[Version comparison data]
▬▬▬

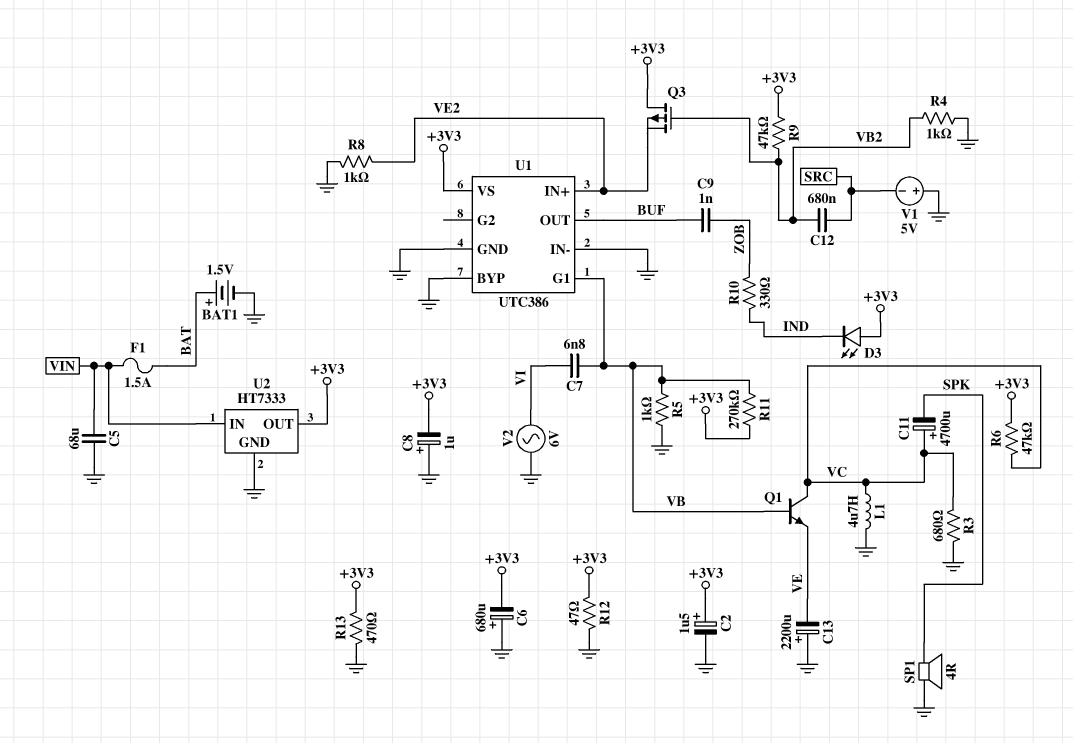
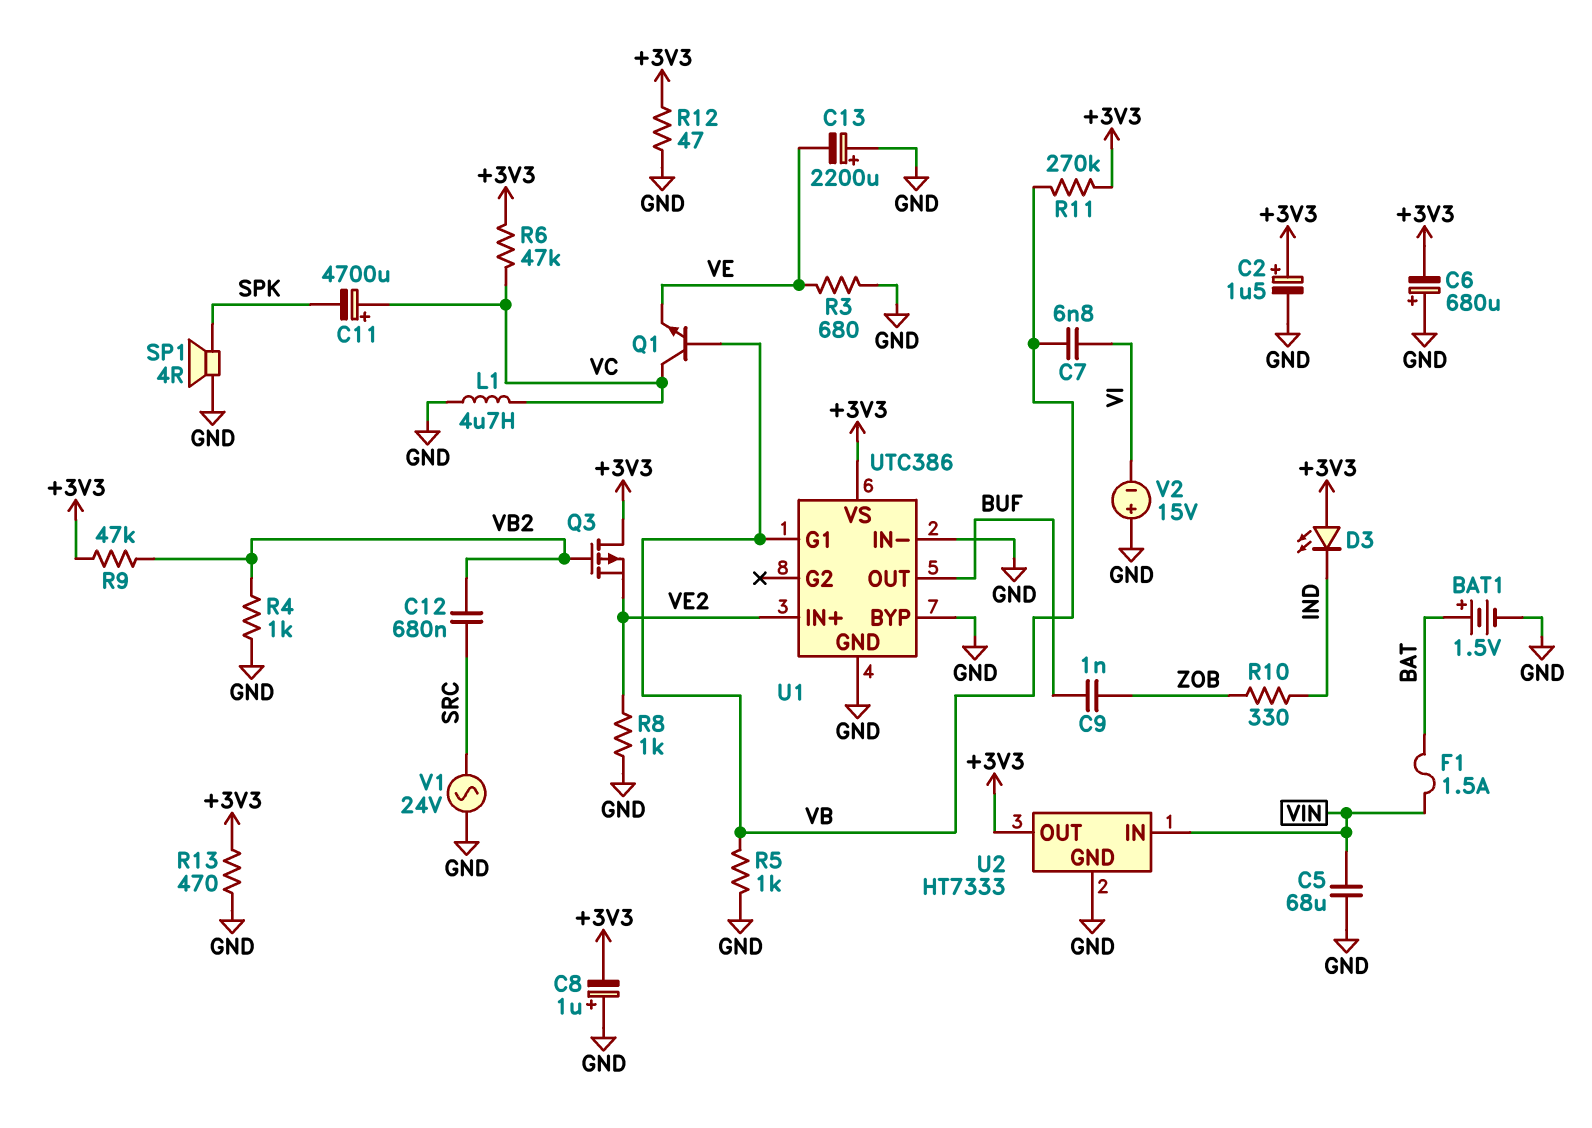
R3: 680 (GND, VC) -> 680 (GND, VE)
V1: 5V (plus GND, minus SRC) -> AC 24V (GND, SRC)
V2: AC 6V (GND, VI) -> 15V (plus GND, minus VI)

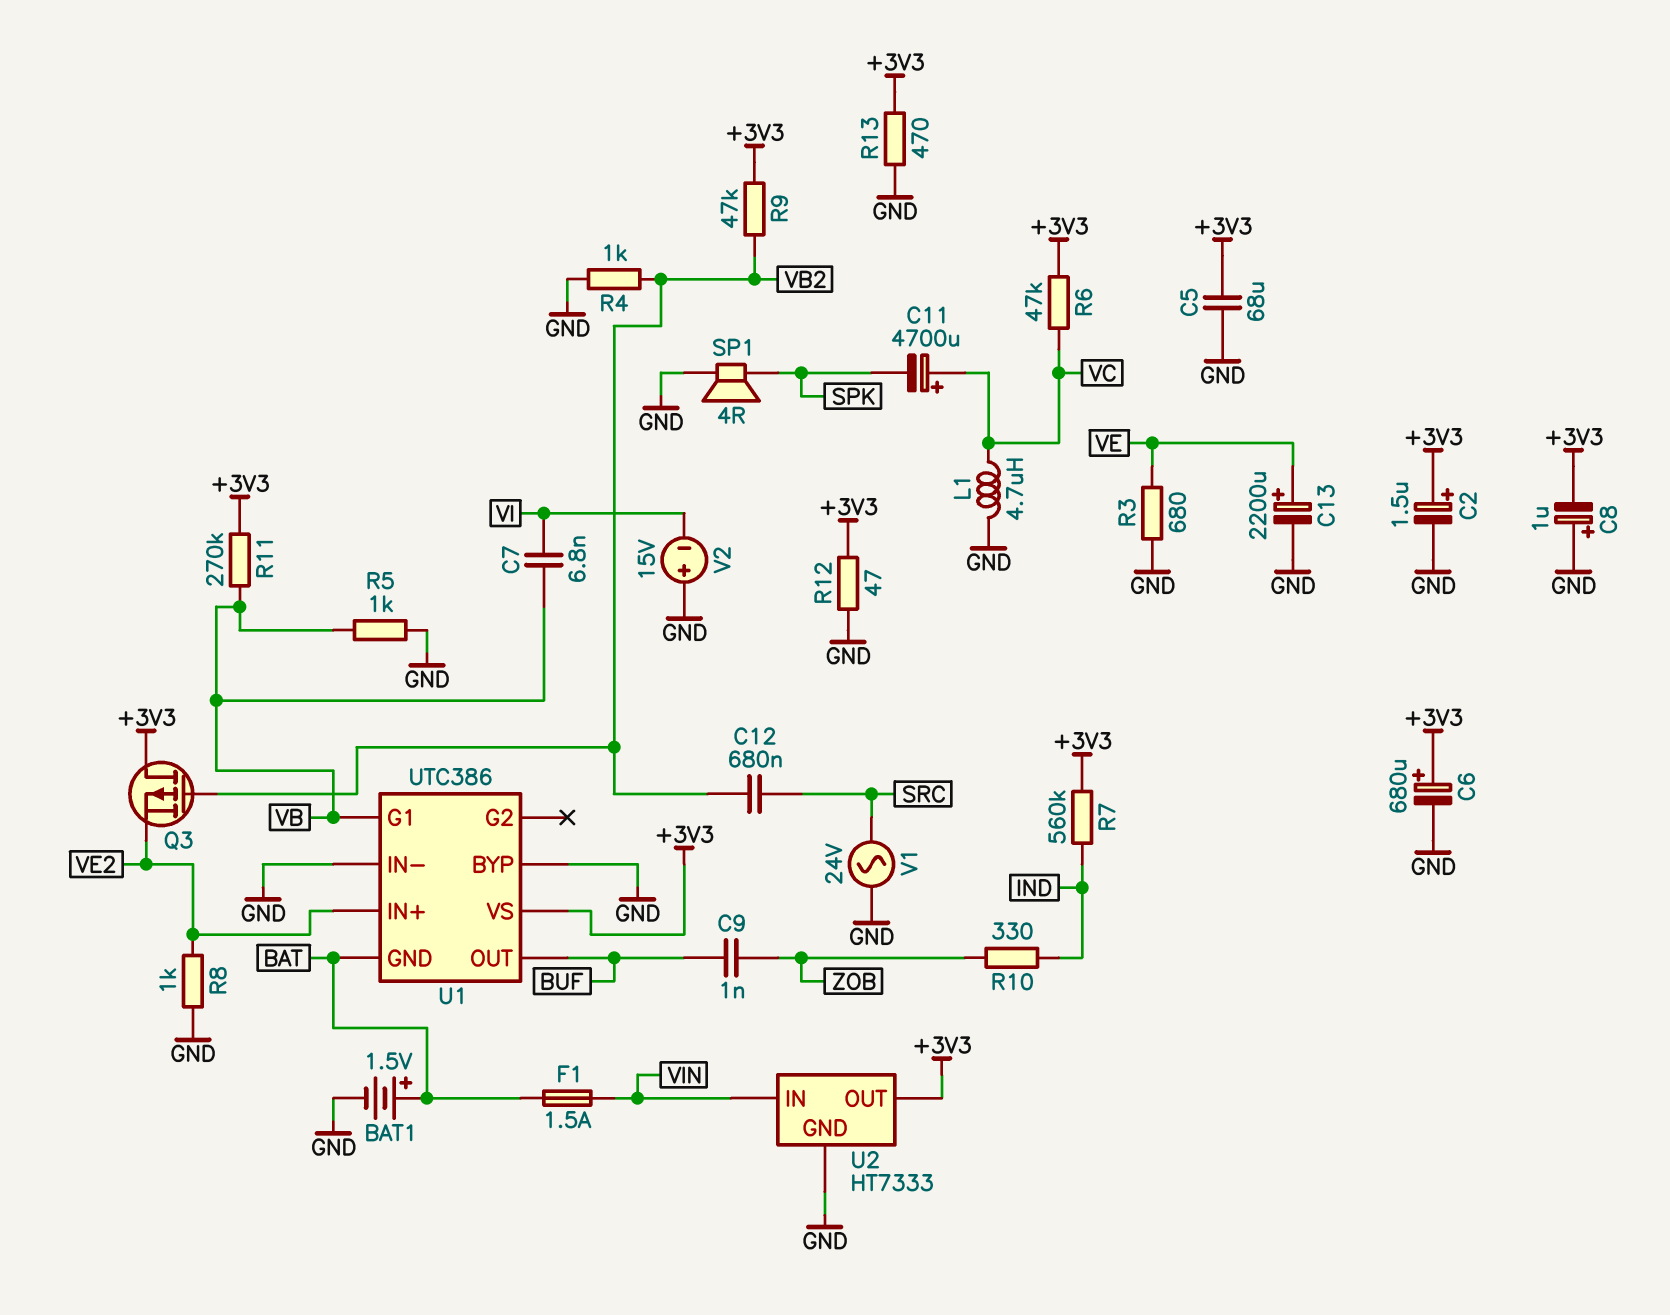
C5: 68uF (GND, VIN) -> 68uF (+3V3, GND)
C6: 680uF (plus GND, minus +3V3) -> 680uF (plus +3V3, minus GND)
C13: 2200uF (plus GND, minus VE) -> 2200uF (plus VE, minus GND)
D3: LED (A +3V3, K IND) -> none
Q1: NPN (B VB, C VC, E VE) -> none
R7: none -> 560k (+3V3, IND)
U1 pin GND: GND -> BAT

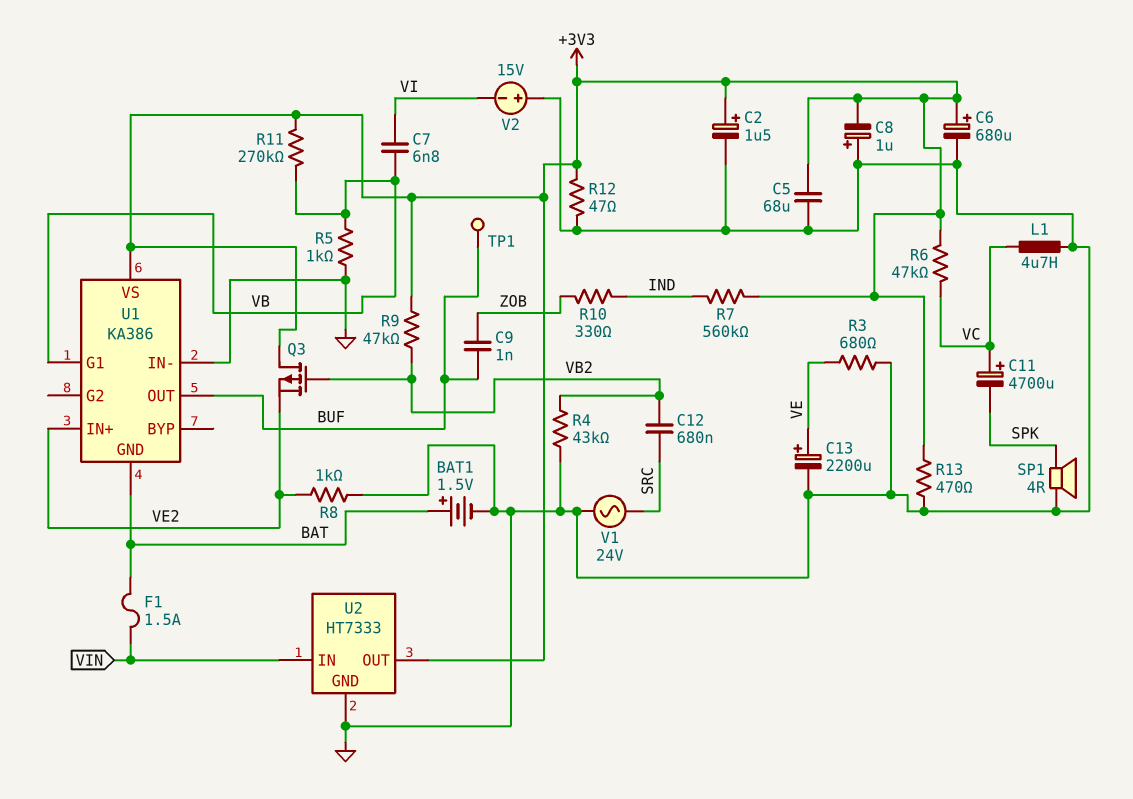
R4: 1k (GND, VB2) -> 43k (GND, VB2)
TP1: none -> test point (BUF)
U1: UTC386 -> KA386
U1 pin BYP: GND -> none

▬▬▬

Assignment ▸ A word-for-word copy of the entries above is needed, with every picture dropped.

Final answer ▸
R3: 680 (GND, VC) -> 680 (GND, VE)
V1: 5V (plus GND, minus SRC) -> AC 24V (GND, SRC)
V2: AC 6V (GND, VI) -> 15V (plus GND, minus VI)

C5: 68uF (GND, VIN) -> 68uF (+3V3, GND)
C6: 680uF (plus GND, minus +3V3) -> 680uF (plus +3V3, minus GND)
C13: 2200uF (plus GND, minus VE) -> 2200uF (plus VE, minus GND)
D3: LED (A +3V3, K IND) -> none
Q1: NPN (B VB, C VC, E VE) -> none
R7: none -> 560k (+3V3, IND)
U1 pin GND: GND -> BAT

R4: 1k (GND, VB2) -> 43k (GND, VB2)
TP1: none -> test point (BUF)
U1: UTC386 -> KA386
U1 pin BYP: GND -> none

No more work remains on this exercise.